- [Task brief]: Will you quote only the lines starting at the one that contains "R3: 20k (+3V3, GND) -> 20k (+3V3, U1/P1.7)" and ending with the last line of the listing below, inclusive?

- [Exercise data]:
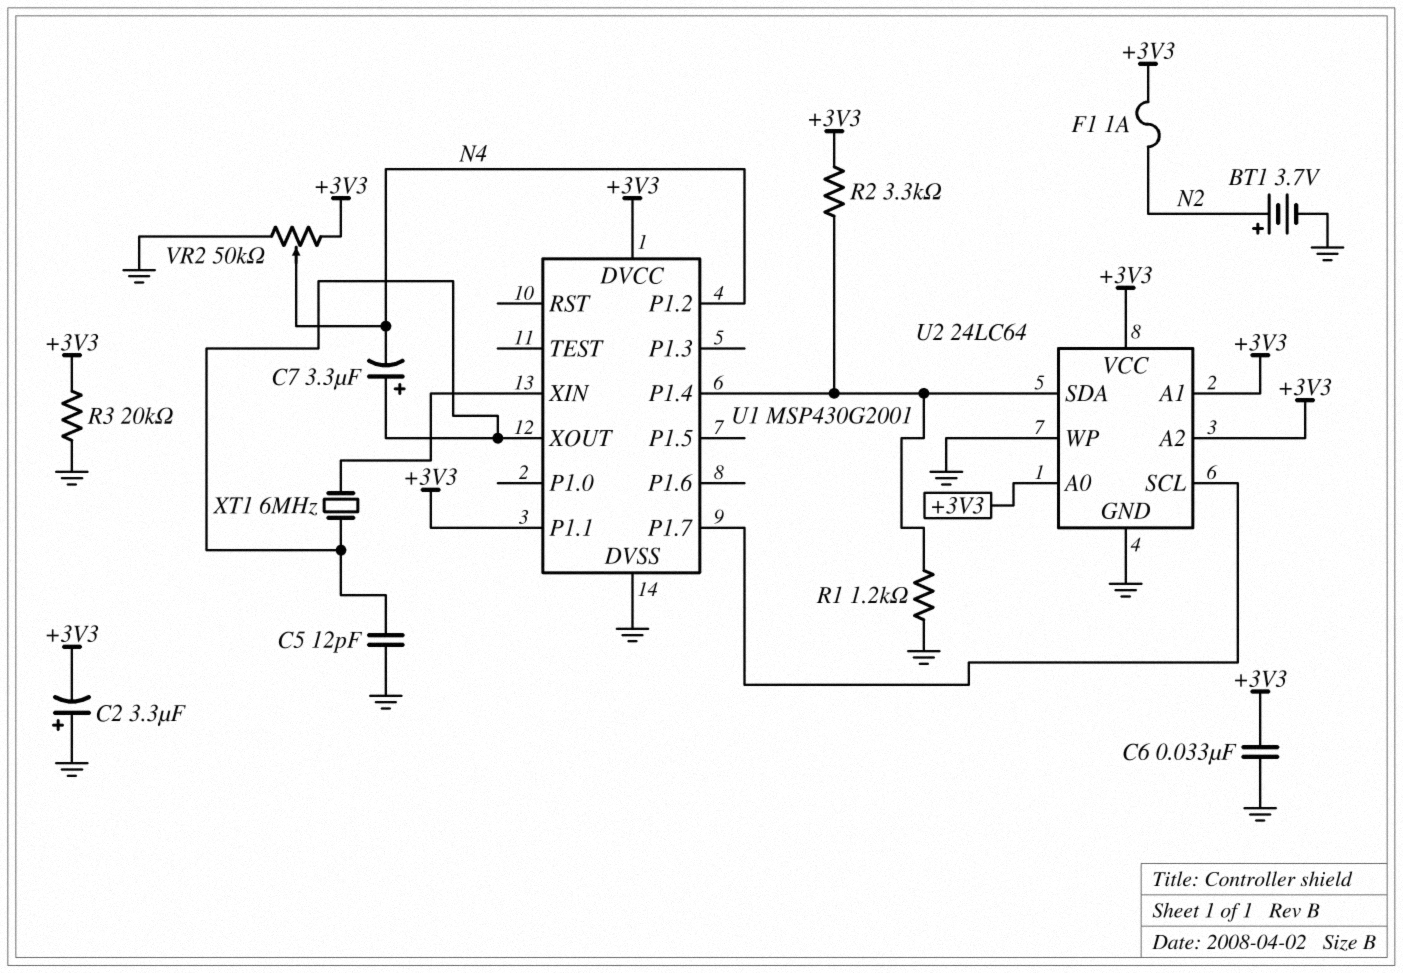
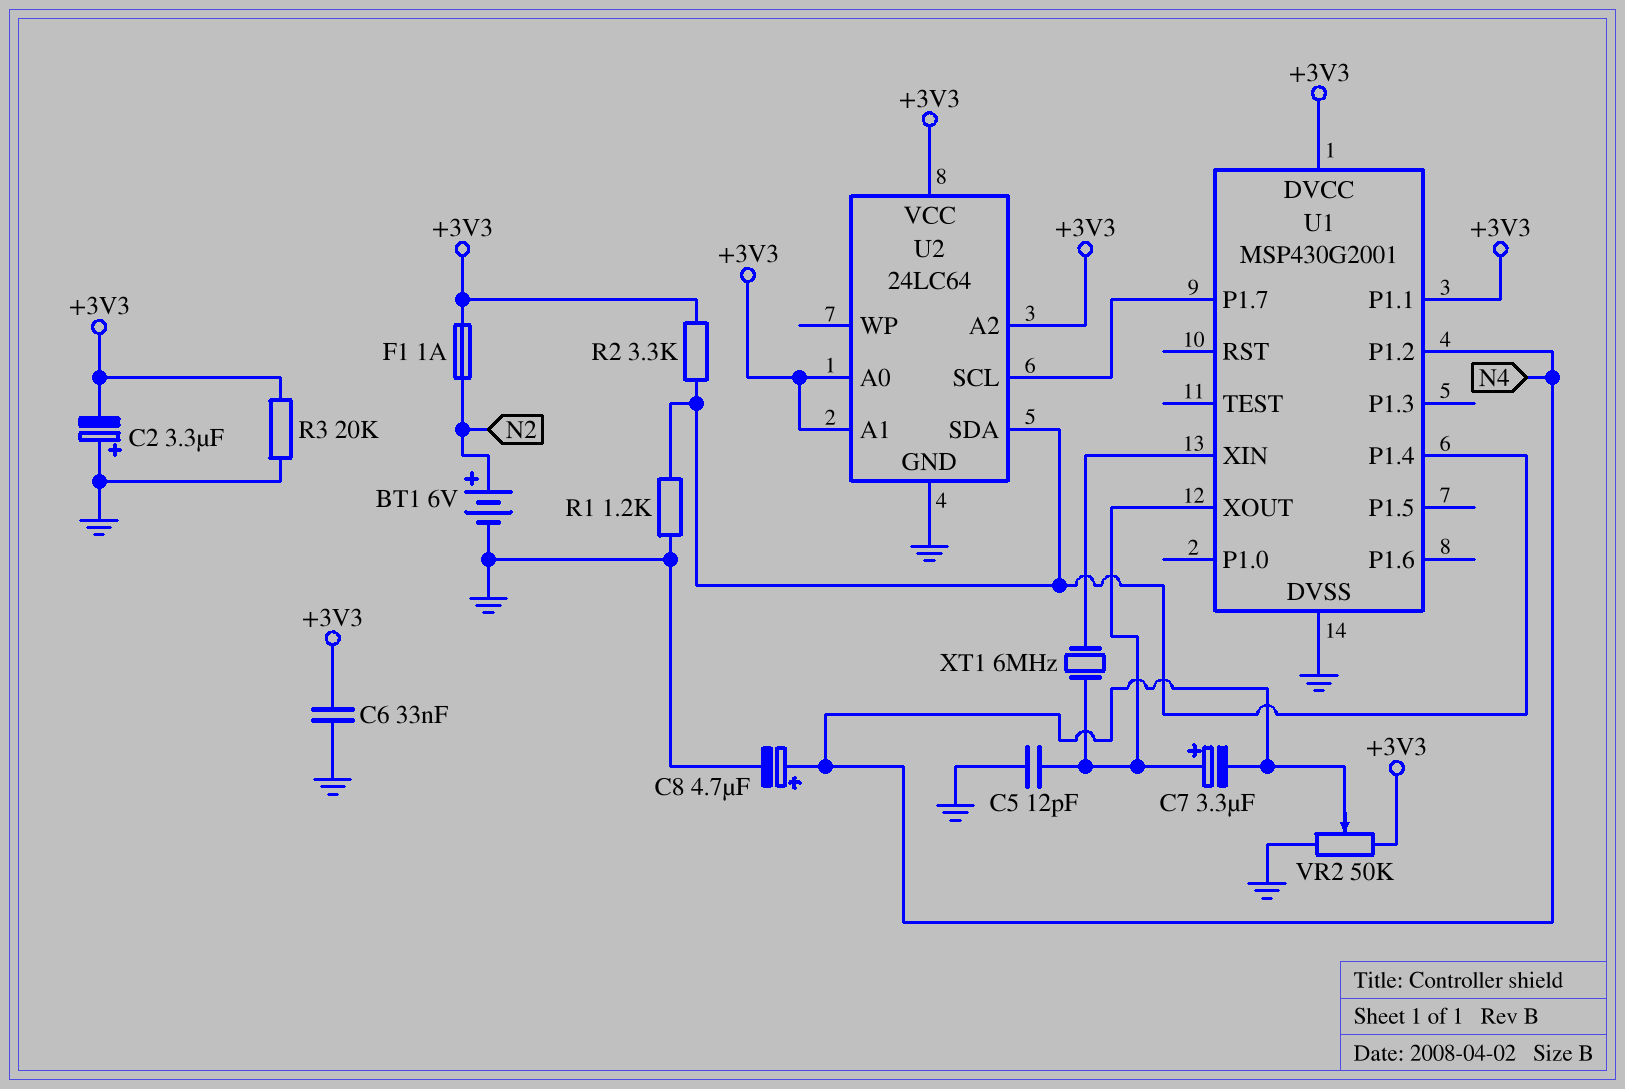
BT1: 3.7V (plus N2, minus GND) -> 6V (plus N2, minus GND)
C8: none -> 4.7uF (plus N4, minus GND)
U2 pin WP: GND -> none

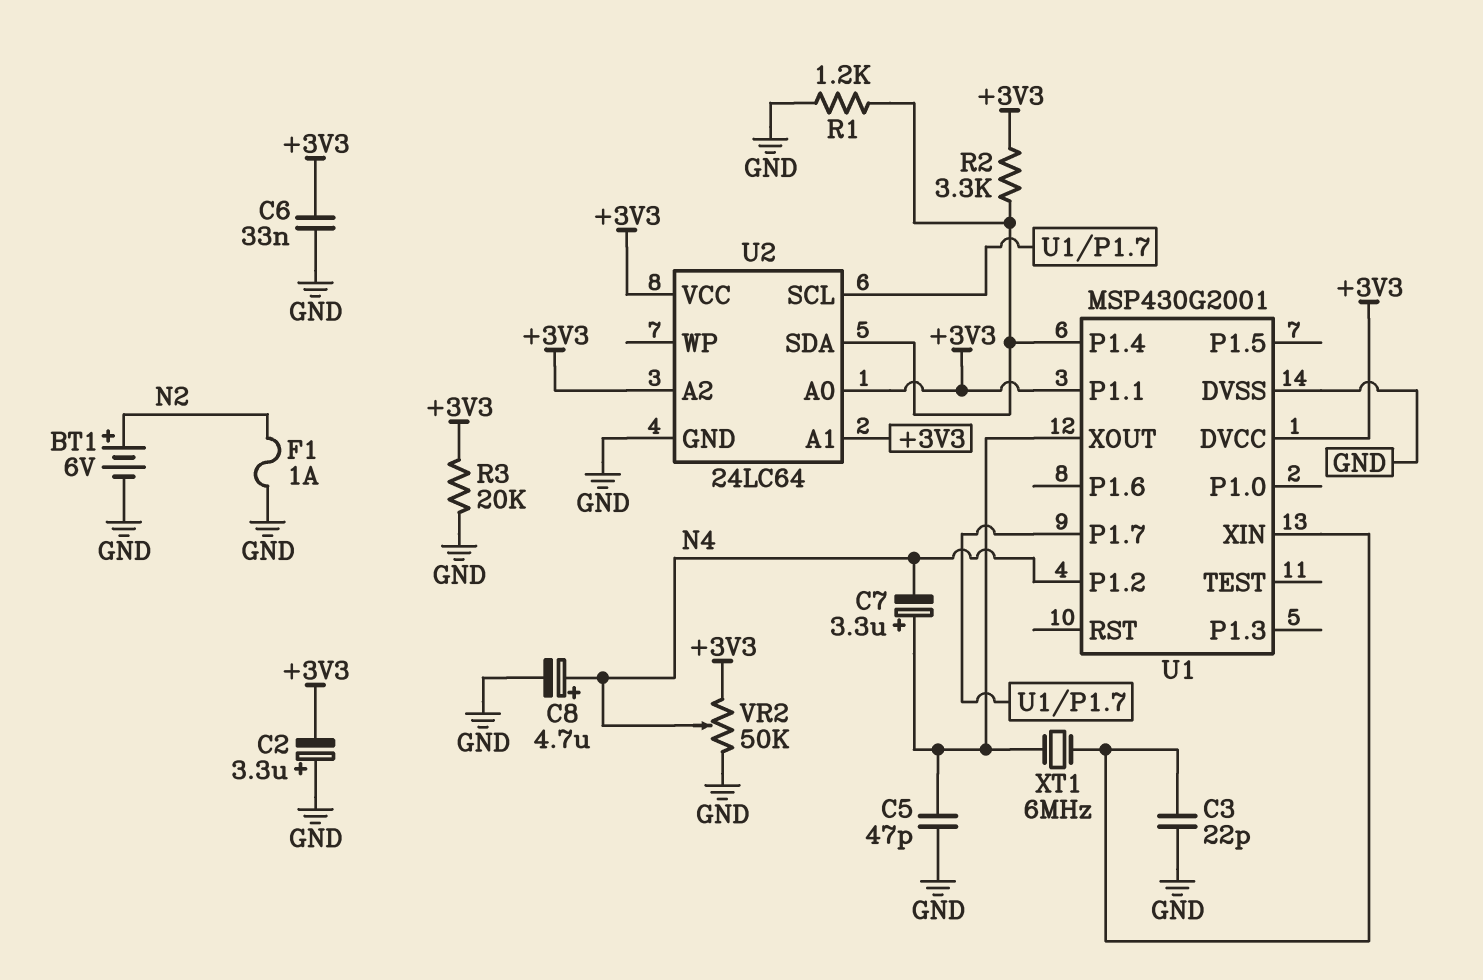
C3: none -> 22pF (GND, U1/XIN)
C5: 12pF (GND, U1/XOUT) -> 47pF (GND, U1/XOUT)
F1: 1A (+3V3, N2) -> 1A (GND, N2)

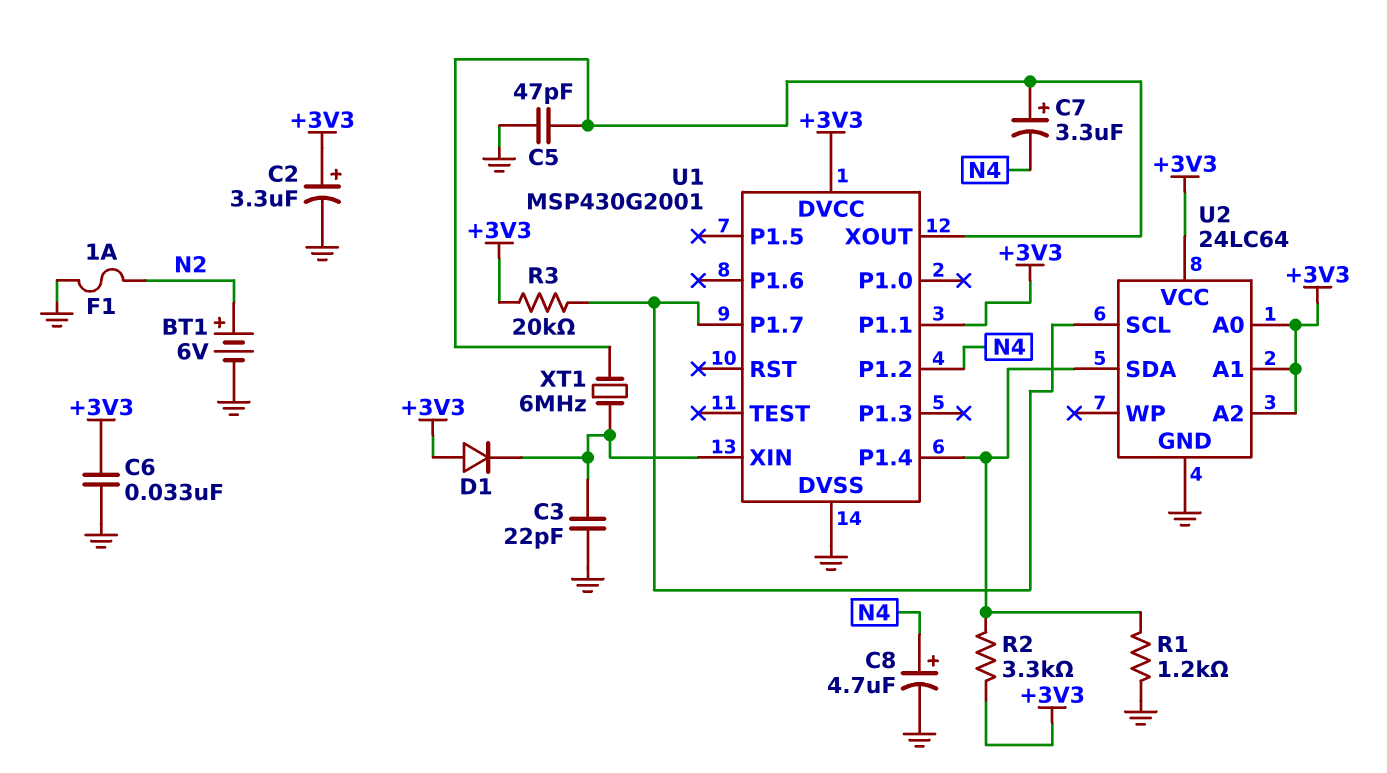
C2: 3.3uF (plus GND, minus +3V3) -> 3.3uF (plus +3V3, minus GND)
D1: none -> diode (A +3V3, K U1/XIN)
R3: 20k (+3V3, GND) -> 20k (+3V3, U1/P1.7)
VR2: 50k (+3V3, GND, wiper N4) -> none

- [Exercise solution]:
R3: 20k (+3V3, GND) -> 20k (+3V3, U1/P1.7)
VR2: 50k (+3V3, GND, wiper N4) -> none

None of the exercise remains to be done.